The line containing "purple cone [315,452,366,500]" and every line after it through the end of the records: return those exactly, and nothing more.

□ □ □ □ □

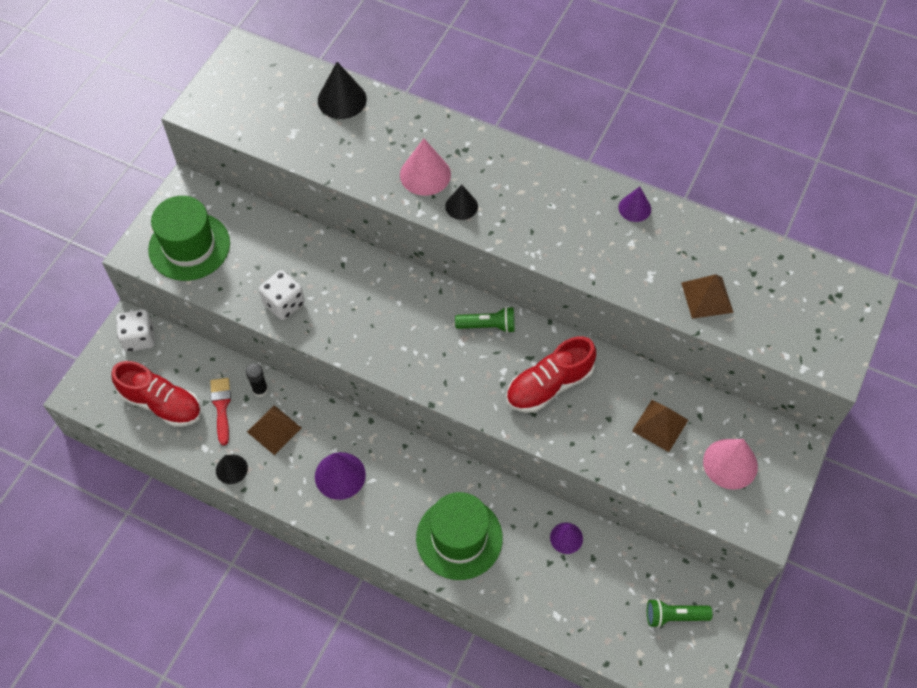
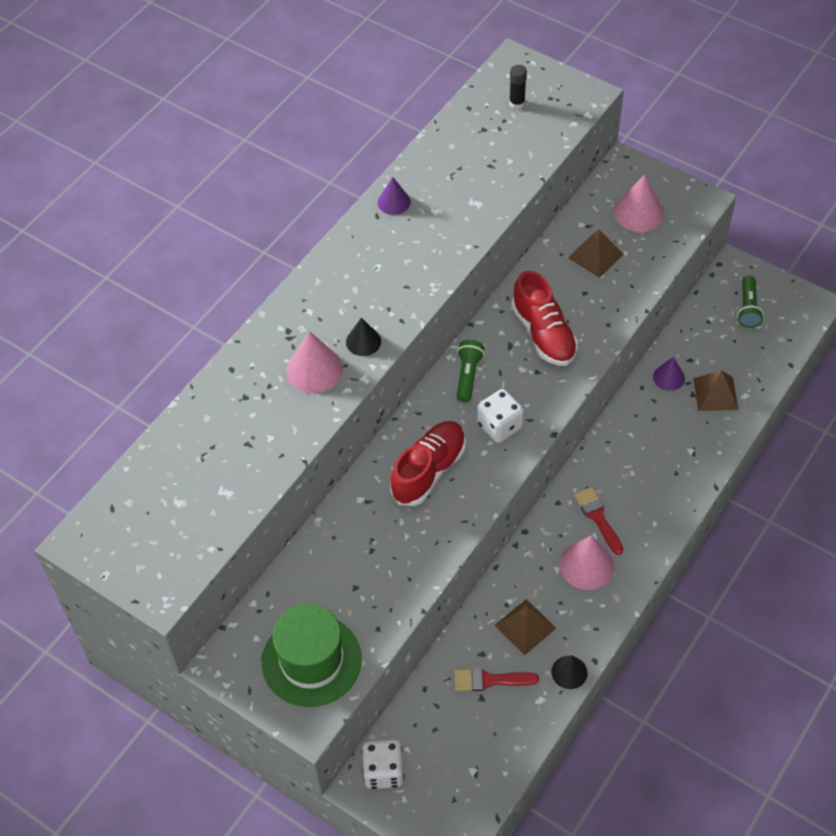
camera: 80 degrees left, 5 degrees down
red shoe [111,361,202,427] -> red shoe moved to [390,421,466,506]
black glue stick [246,363,268,397] -> black glue stick moved to [509,65,527,109]
white dice [259,270,305,320] -> white dice moved to [477,389,524,443]
purple cone [315,452,366,500] -> pink cone [559,535,614,590]
black cone [318,62,367,119] -> none
green hat [416,492,503,580] -> none
brown pyramid [681,274,734,319] -> brown pyramid moved to [693,370,738,411]
none -> red brush [574,487,623,555]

□ □ □ □ □

◆ **Your response**:
purple cone [315,452,366,500] -> pink cone [559,535,614,590]
black cone [318,62,367,119] -> none
green hat [416,492,503,580] -> none
brown pyramid [681,274,734,319] -> brown pyramid moved to [693,370,738,411]
none -> red brush [574,487,623,555]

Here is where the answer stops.